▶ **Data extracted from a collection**
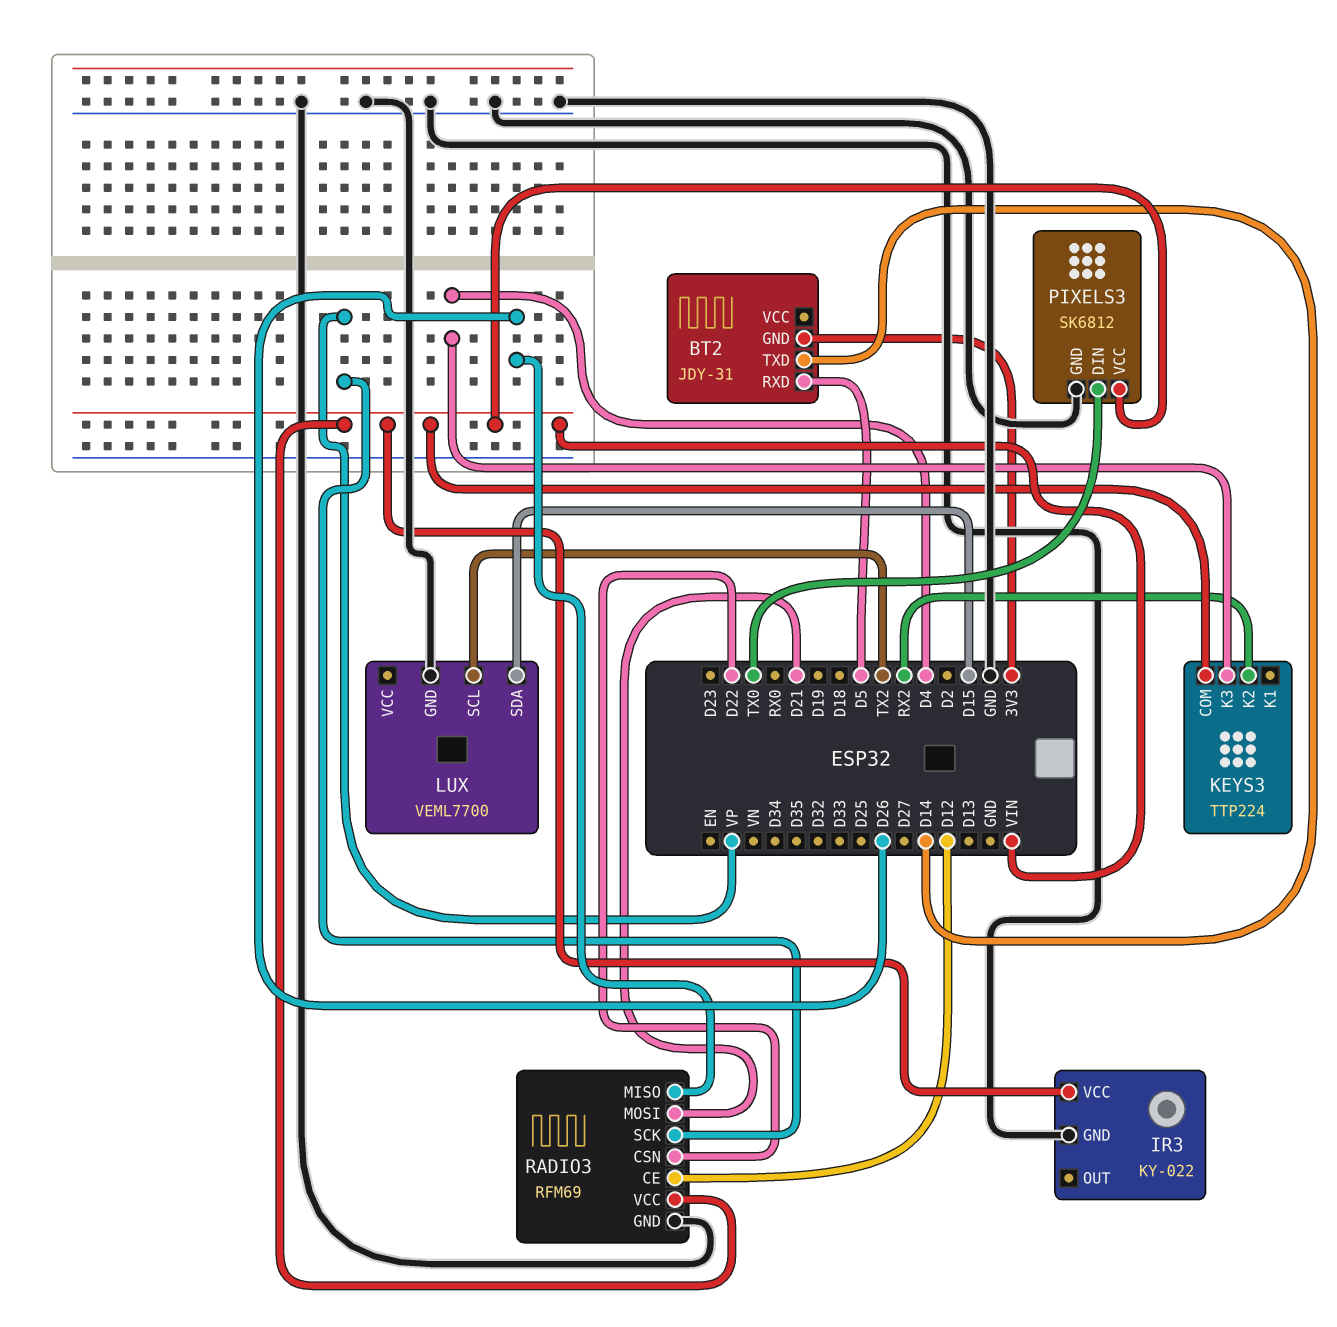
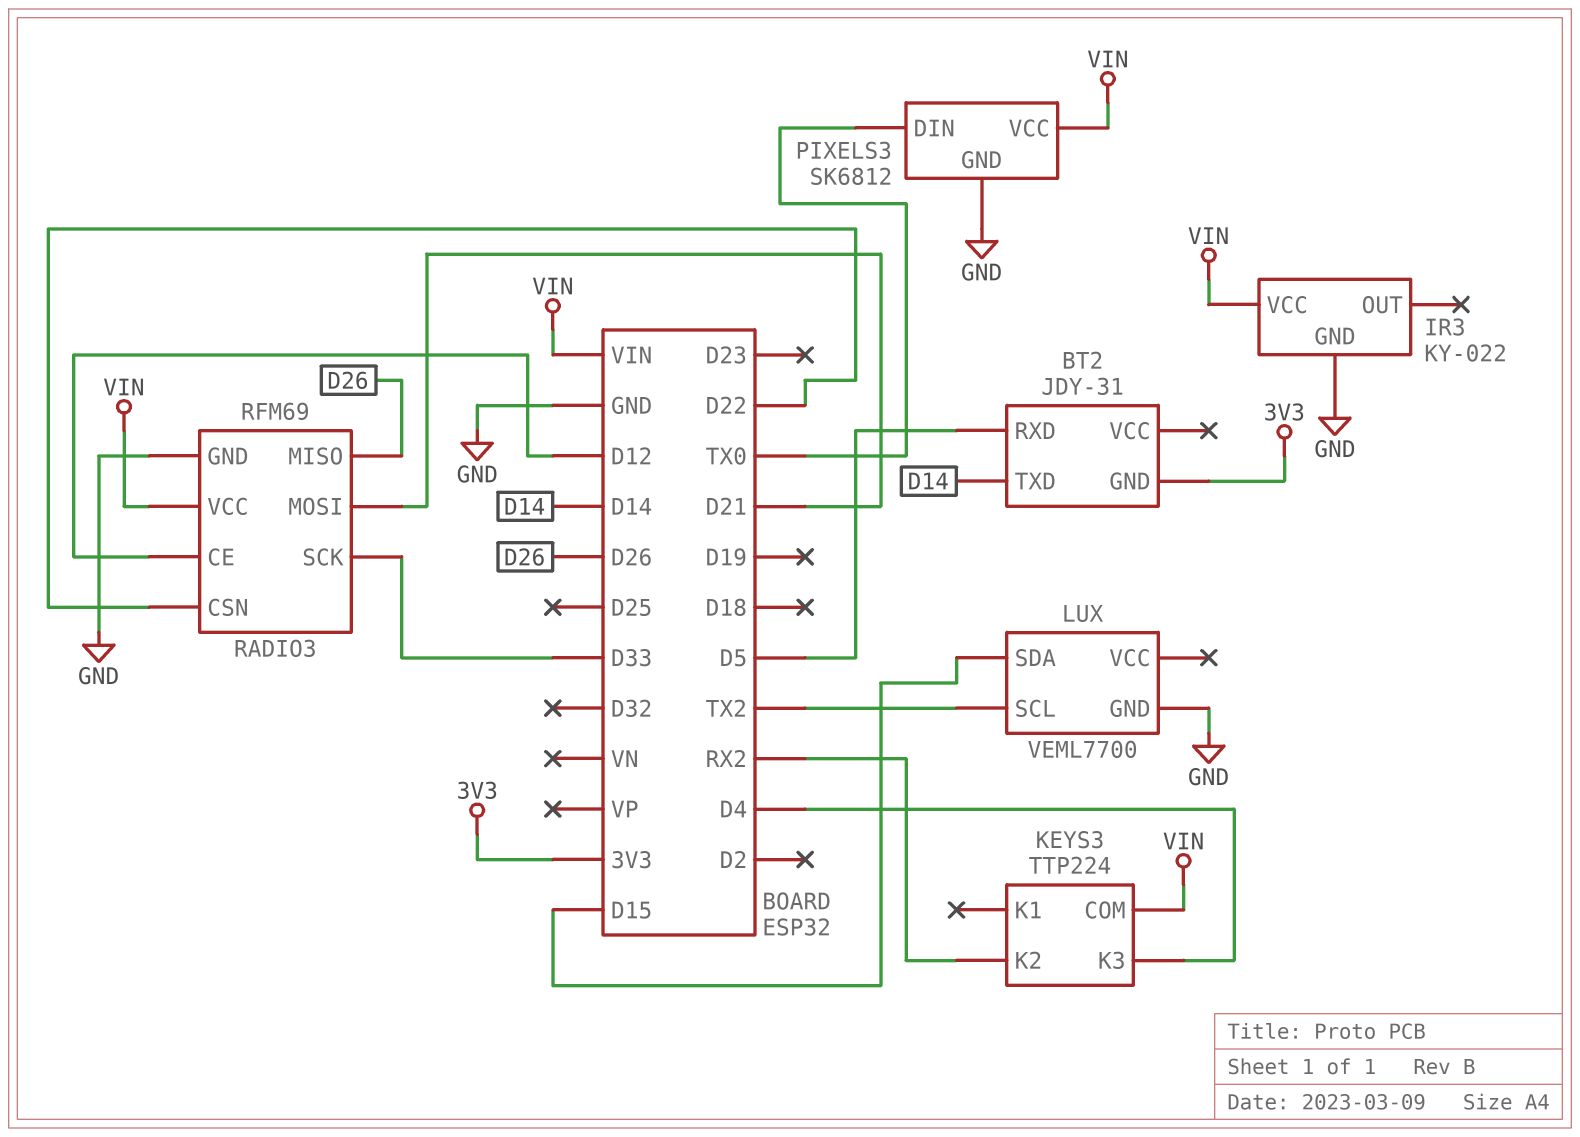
RADIO3 pin SCK: VP -> D33

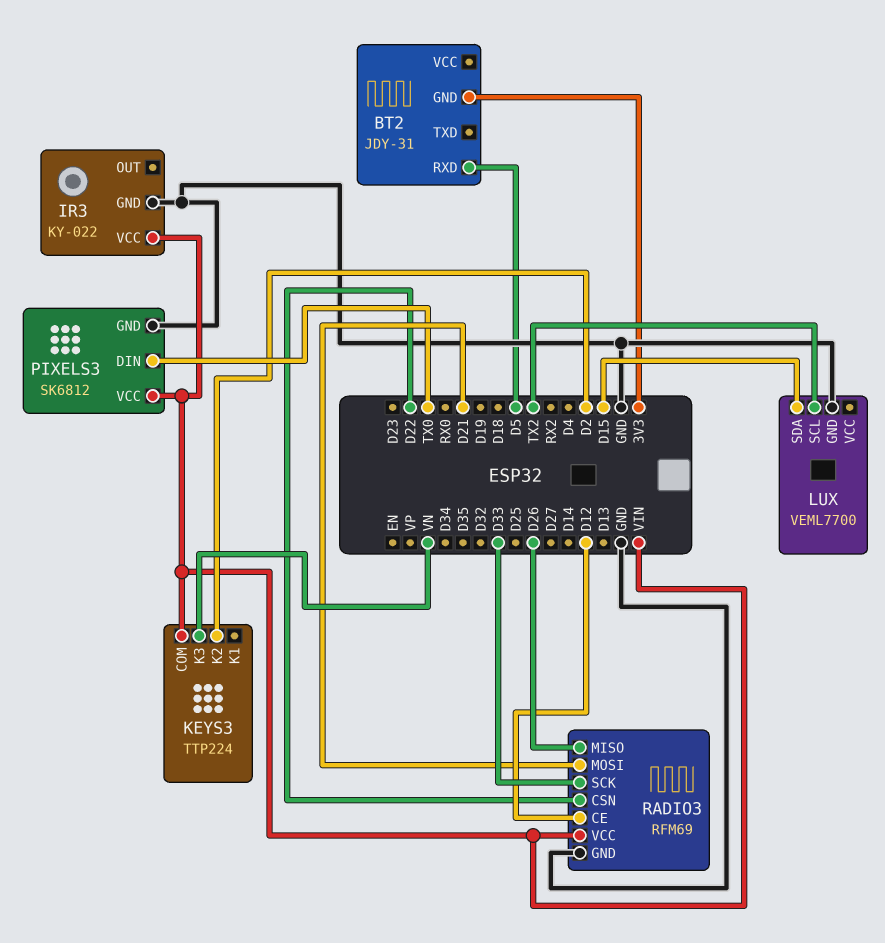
BT2 pin TXD: D14 -> none
KEYS3 pin K2: RX2 -> D2
KEYS3 pin K3: D4 -> VN

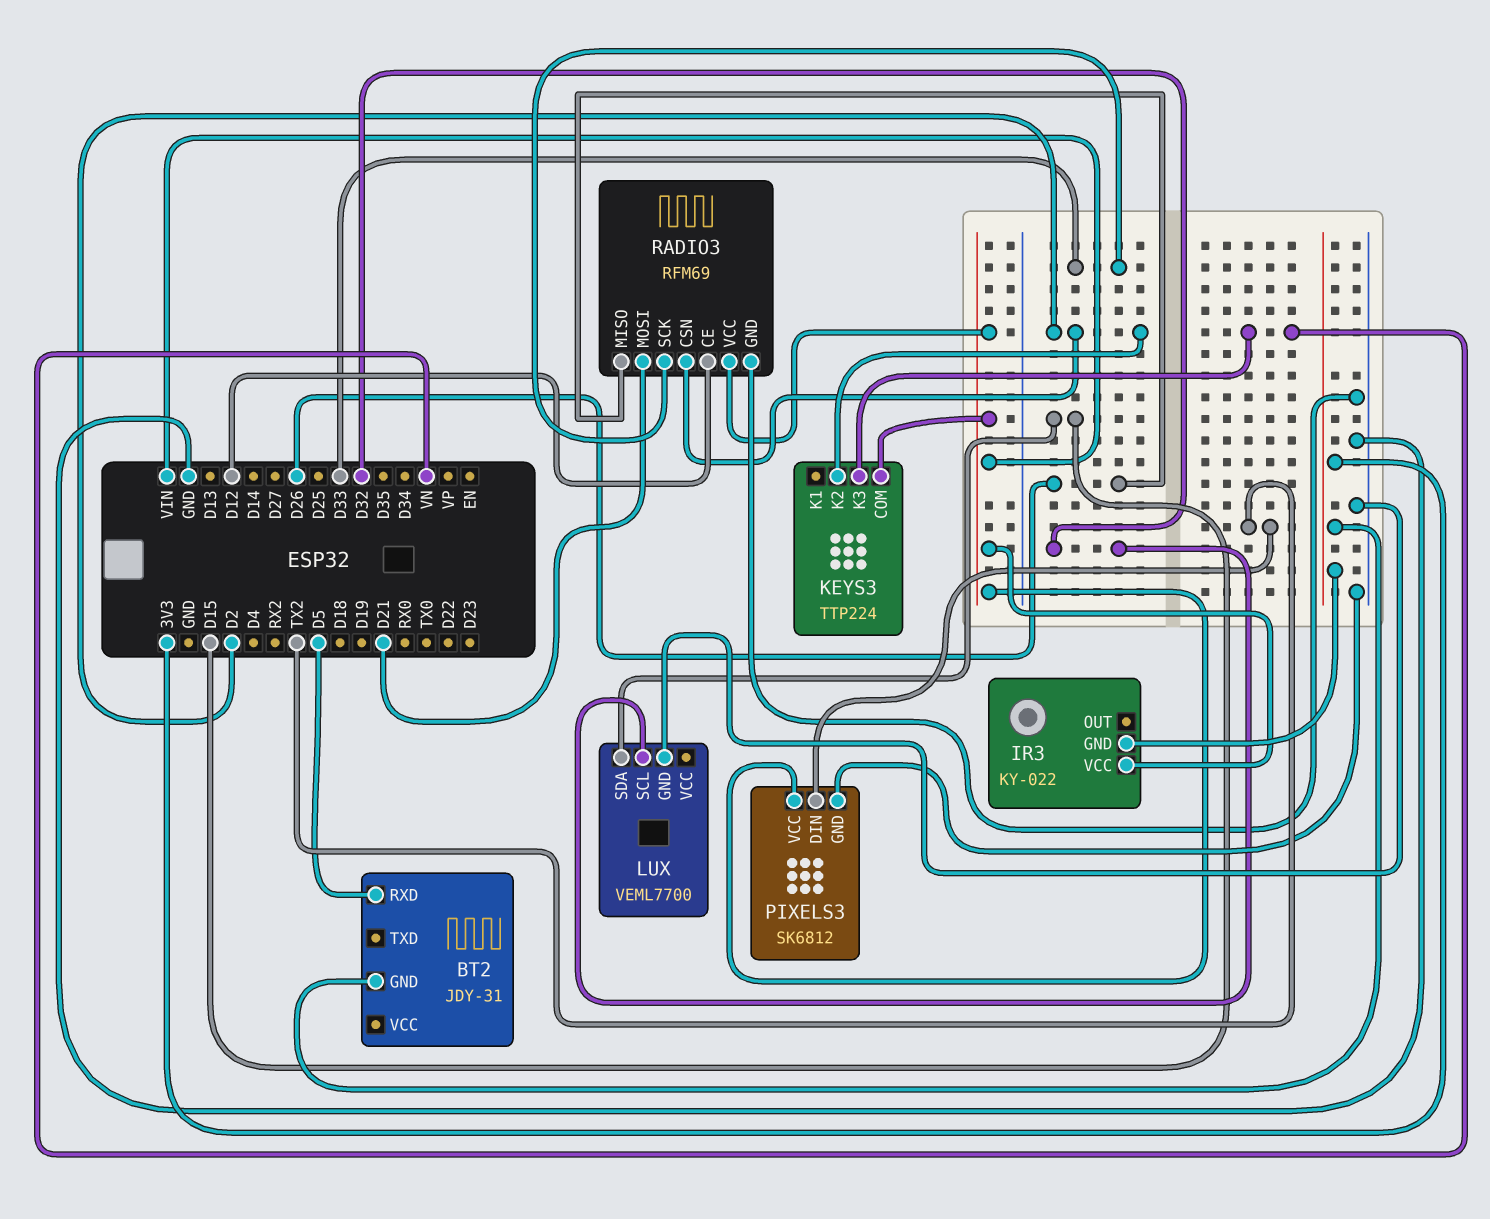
IR3 pin GND: GND -> 3V3
LUX pin SCL: TX2 -> D32
PIXELS3 pin DIN: TX0 -> TX2
RADIO3 pin CSN: D22 -> D2

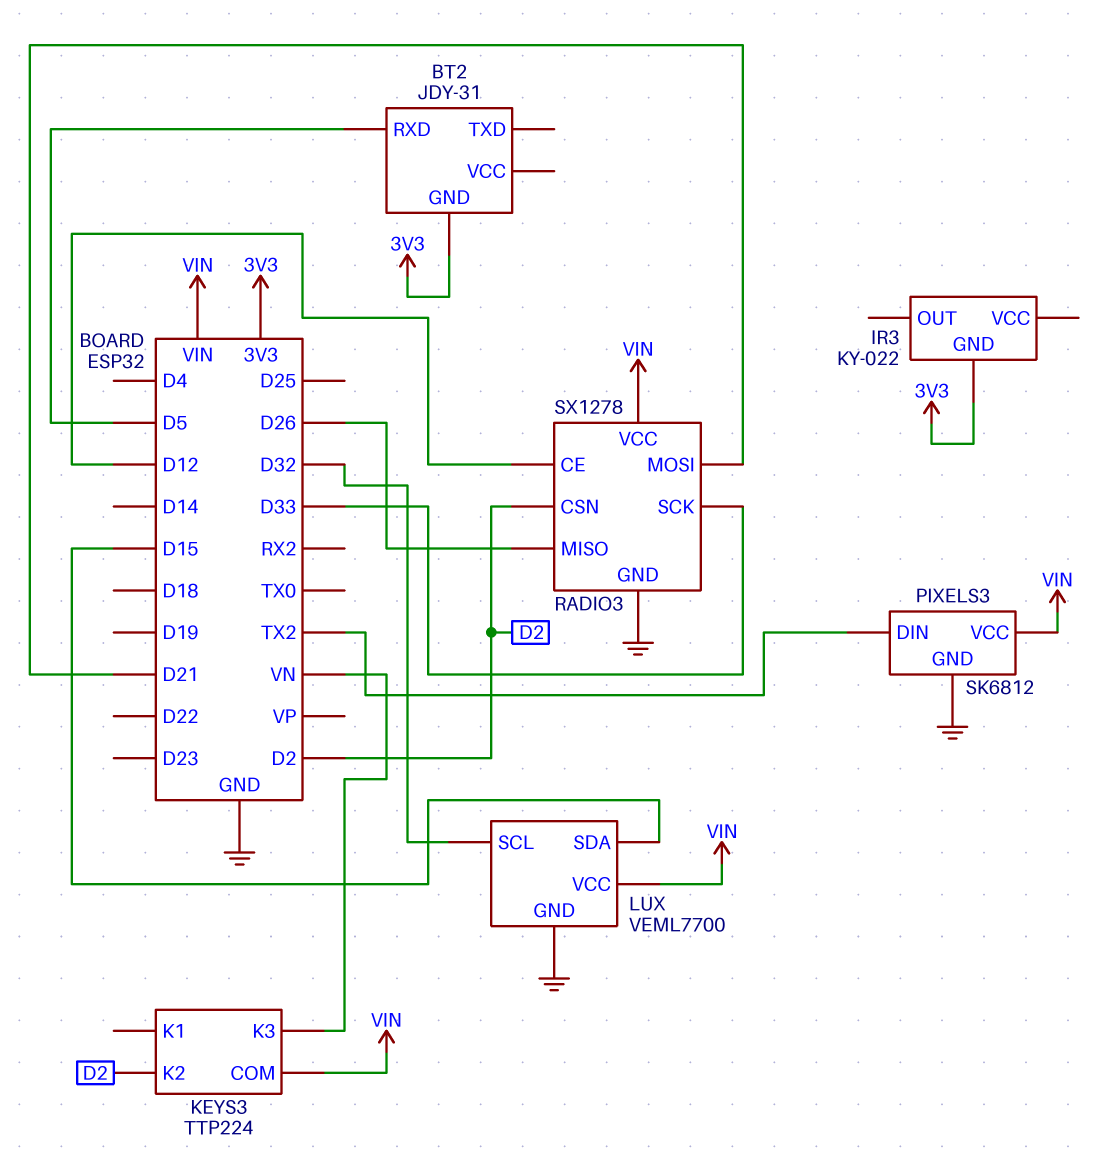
IR3 pin VCC: VIN -> none
LUX pin VCC: none -> VIN
RADIO3: RFM69 -> SX1278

▶ **Description of the task**
Word for word, retype the lines from the one with "PIXELS3 pin DIN: TX0 -> TX2" through the final line of the data, both included. No pictures belong in the copy.

▶ **Solution to this problem**
PIXELS3 pin DIN: TX0 -> TX2
RADIO3 pin CSN: D22 -> D2

IR3 pin VCC: VIN -> none
LUX pin VCC: none -> VIN
RADIO3: RFM69 -> SX1278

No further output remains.